If a record holds a picture, leave the picture out; return everything else exactly.

/---

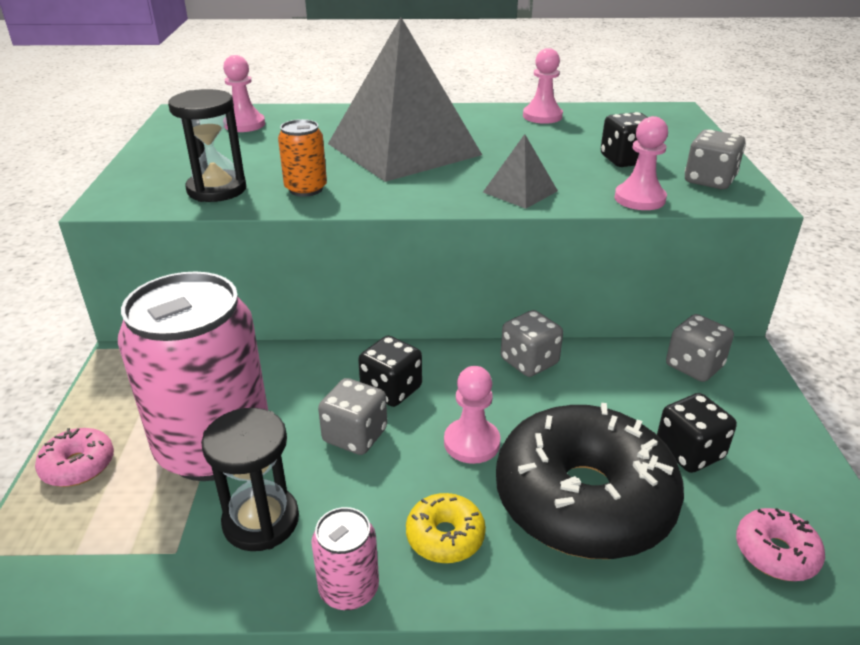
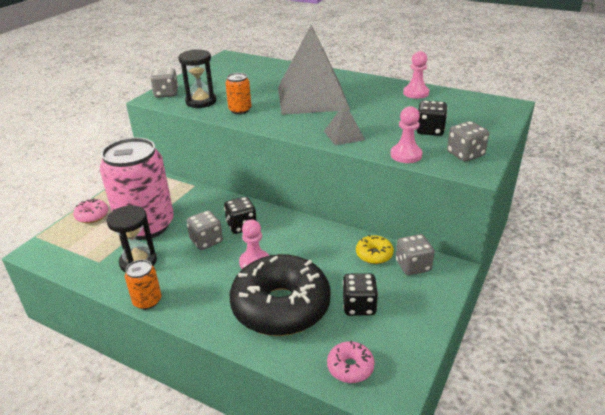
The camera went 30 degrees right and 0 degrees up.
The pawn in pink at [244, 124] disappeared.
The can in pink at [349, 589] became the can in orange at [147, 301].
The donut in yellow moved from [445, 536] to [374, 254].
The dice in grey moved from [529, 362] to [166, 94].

\---

» **ANSWER TO THIS TASK**:
The camera went 30 degrees right and 0 degrees up.
The pawn in pink at [244, 124] disappeared.
The can in pink at [349, 589] became the can in orange at [147, 301].
The donut in yellow moved from [445, 536] to [374, 254].
The dice in grey moved from [529, 362] to [166, 94].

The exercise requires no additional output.